TASK MATERIAL:
+++

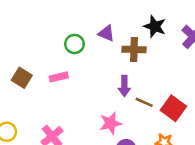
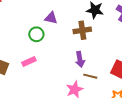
purple triangle: (106, 33) -> (51, 18), moved
brown line: (144, 102) -> (90, 76), moved

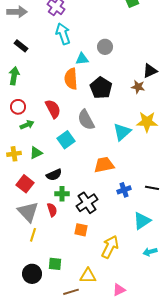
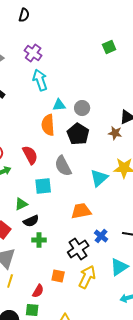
gray circle: (105, 47) -> (82, 108), moved
cyan square: (66, 140) -> (43, 186), turned 30
green triangle: (36, 153) -> (21, 204), moved
blue cross: (124, 190) -> (101, 236), turned -32
black cross: (87, 203) -> (78, 249), moved
red semicircle: (52, 210) -> (38, 291), moved, turned 48
yellow arrow: (110, 247) -> (87, 277), moved

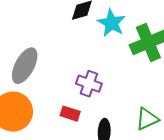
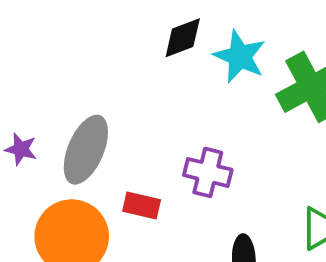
red rectangle: (70, 114) -> (142, 205), moved

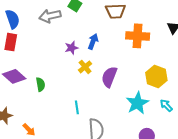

+++

WORK TASK:
Since the pictures are not wanted, repeat only the rest of the material, exactly as given.

YOUR SOLUTION:
purple triangle: (106, 33) -> (51, 18), moved
brown line: (144, 102) -> (90, 76), moved

gray circle: (105, 47) -> (82, 108), moved
cyan square: (66, 140) -> (43, 186), turned 30
green triangle: (36, 153) -> (21, 204), moved
blue cross: (124, 190) -> (101, 236), turned -32
black cross: (87, 203) -> (78, 249), moved
red semicircle: (52, 210) -> (38, 291), moved, turned 48
yellow arrow: (110, 247) -> (87, 277), moved

red rectangle: (70, 114) -> (142, 205), moved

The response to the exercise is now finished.